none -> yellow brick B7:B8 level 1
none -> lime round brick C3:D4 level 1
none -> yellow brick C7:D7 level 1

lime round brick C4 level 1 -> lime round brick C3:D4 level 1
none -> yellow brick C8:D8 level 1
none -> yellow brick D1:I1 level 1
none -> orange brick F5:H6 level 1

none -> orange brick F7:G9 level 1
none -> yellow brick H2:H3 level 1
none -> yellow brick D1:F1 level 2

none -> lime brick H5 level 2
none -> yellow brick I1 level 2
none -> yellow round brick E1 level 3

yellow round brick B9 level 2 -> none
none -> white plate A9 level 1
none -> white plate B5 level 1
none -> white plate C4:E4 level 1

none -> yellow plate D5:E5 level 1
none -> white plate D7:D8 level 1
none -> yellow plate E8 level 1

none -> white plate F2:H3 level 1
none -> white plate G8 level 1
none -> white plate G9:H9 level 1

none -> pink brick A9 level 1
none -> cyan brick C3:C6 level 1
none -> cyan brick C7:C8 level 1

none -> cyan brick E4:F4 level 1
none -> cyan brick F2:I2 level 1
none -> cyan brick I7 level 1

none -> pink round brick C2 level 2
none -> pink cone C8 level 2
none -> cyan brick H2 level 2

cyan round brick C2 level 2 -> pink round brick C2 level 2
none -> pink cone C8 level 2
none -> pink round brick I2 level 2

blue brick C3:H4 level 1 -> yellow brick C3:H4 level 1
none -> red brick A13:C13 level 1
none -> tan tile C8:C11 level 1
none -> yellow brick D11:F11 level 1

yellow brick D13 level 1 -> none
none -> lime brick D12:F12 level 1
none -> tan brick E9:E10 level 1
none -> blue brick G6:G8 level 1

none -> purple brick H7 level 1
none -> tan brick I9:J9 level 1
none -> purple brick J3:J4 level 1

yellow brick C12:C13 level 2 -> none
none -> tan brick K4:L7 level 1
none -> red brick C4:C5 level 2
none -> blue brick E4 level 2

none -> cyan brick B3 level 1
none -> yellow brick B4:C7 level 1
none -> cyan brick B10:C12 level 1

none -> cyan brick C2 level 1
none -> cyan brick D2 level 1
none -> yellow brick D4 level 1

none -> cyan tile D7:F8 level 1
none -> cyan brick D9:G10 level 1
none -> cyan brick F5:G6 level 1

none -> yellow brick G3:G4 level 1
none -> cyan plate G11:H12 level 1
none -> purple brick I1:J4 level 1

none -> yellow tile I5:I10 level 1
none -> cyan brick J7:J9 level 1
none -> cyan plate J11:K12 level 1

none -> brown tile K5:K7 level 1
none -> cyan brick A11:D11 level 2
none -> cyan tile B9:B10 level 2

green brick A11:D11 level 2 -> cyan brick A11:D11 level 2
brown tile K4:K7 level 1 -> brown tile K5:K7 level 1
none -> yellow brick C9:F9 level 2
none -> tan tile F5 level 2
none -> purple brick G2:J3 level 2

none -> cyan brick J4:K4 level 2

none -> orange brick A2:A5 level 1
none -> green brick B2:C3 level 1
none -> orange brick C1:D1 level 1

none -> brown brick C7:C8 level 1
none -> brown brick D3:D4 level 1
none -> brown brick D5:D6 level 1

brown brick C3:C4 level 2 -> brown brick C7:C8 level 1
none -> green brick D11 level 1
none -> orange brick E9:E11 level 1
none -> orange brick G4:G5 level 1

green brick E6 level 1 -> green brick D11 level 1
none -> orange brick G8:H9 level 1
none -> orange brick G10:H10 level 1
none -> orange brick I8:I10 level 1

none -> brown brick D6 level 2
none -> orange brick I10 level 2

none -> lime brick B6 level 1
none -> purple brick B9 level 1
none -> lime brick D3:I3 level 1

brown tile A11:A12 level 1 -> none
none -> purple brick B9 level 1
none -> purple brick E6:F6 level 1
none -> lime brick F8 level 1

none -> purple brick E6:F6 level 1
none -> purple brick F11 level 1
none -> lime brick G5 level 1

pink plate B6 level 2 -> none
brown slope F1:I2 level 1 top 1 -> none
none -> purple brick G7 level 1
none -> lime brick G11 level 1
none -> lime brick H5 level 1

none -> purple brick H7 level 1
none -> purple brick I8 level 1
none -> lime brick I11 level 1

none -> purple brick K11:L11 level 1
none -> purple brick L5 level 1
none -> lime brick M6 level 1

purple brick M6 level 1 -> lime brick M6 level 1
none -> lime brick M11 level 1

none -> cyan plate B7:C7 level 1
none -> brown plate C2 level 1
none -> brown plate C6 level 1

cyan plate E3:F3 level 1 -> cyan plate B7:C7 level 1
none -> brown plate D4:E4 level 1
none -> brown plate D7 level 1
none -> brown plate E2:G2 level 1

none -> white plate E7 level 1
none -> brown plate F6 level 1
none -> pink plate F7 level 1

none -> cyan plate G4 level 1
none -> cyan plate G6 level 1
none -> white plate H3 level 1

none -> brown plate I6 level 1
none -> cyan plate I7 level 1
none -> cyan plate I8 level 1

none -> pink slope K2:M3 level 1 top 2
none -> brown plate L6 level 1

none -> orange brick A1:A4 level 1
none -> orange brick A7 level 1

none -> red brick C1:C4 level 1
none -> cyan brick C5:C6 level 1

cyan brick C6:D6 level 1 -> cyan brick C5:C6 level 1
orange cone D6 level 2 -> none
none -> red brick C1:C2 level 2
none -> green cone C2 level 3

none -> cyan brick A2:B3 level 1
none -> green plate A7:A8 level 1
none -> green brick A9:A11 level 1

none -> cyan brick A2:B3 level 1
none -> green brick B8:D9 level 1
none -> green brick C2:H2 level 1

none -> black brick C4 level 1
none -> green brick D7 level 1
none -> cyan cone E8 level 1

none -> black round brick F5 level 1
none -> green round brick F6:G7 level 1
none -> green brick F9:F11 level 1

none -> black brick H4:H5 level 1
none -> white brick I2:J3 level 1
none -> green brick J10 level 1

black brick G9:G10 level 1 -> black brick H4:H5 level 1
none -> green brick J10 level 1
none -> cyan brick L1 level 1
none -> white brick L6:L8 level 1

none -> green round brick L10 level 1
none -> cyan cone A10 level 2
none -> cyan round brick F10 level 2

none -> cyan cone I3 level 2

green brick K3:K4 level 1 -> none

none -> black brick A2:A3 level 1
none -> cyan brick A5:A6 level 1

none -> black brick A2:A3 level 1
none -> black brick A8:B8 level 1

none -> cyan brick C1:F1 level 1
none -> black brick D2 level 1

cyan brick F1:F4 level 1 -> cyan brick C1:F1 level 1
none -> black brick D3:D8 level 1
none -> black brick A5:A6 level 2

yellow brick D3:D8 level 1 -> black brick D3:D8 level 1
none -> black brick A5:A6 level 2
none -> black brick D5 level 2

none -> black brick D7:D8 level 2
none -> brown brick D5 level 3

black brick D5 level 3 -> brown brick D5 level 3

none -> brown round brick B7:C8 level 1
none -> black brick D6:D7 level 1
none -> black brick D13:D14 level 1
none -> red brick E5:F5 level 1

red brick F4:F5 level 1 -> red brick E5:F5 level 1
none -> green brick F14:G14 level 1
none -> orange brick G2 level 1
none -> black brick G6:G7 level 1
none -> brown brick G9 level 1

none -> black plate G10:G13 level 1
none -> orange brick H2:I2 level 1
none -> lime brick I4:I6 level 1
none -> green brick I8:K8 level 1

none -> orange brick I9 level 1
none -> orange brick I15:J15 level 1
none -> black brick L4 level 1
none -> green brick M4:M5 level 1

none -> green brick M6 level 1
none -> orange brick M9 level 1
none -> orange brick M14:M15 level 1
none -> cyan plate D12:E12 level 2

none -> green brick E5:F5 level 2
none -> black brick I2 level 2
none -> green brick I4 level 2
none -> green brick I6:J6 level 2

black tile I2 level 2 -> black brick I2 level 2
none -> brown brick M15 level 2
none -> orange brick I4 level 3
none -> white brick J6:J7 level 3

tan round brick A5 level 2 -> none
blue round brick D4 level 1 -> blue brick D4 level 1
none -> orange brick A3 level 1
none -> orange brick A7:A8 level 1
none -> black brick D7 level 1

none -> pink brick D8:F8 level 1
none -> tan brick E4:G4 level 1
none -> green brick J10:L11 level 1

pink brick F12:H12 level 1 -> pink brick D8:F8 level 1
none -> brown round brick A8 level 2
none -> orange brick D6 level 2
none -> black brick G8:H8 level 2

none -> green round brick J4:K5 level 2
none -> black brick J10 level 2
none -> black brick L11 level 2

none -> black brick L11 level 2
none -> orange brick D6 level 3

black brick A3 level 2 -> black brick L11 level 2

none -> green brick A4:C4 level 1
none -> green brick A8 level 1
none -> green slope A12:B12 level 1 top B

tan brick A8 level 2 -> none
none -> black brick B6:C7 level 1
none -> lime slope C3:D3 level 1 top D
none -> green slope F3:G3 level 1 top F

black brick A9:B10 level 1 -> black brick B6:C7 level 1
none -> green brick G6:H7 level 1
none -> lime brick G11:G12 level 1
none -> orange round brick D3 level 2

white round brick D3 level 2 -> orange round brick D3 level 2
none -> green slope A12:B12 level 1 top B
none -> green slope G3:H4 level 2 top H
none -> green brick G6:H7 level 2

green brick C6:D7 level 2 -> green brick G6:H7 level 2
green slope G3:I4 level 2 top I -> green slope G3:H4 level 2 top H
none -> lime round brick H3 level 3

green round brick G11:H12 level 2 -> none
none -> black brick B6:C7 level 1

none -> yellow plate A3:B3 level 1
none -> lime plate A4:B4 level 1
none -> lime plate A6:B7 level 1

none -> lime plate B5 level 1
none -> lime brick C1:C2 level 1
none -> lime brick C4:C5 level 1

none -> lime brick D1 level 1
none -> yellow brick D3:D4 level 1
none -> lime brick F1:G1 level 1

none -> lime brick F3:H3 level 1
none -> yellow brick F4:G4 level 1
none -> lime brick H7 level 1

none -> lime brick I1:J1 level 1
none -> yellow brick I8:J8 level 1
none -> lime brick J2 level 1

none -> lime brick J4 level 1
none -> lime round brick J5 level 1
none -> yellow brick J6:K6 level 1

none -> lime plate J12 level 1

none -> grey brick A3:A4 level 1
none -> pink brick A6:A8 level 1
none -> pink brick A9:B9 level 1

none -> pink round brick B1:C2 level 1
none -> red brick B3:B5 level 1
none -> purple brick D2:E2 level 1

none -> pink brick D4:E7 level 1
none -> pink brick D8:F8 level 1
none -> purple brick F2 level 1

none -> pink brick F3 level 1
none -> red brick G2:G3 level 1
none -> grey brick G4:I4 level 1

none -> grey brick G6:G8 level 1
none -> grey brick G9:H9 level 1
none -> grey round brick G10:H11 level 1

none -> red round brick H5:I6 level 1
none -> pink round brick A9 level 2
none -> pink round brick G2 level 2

########################################

Check the entries above line by line and return each one containing the word "grey".

none -> grey brick A3:A4 level 1
none -> grey brick G4:I4 level 1
none -> grey brick G6:G8 level 1
none -> grey brick G9:H9 level 1
none -> grey round brick G10:H11 level 1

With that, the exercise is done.